Content starts

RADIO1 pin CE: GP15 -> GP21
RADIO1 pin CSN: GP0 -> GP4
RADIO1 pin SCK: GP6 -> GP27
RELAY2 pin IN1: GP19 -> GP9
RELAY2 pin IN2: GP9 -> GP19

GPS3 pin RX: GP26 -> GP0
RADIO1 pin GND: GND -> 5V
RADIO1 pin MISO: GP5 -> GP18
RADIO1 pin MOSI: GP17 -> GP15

Content ends

-- REQUIRED WORK --
Retype every line of the listing above exactly as given.

-- SOLUTION FOR THIS PROBLEM --
RADIO1 pin CE: GP15 -> GP21
RADIO1 pin CSN: GP0 -> GP4
RADIO1 pin SCK: GP6 -> GP27
RELAY2 pin IN1: GP19 -> GP9
RELAY2 pin IN2: GP9 -> GP19

GPS3 pin RX: GP26 -> GP0
RADIO1 pin GND: GND -> 5V
RADIO1 pin MISO: GP5 -> GP18
RADIO1 pin MOSI: GP17 -> GP15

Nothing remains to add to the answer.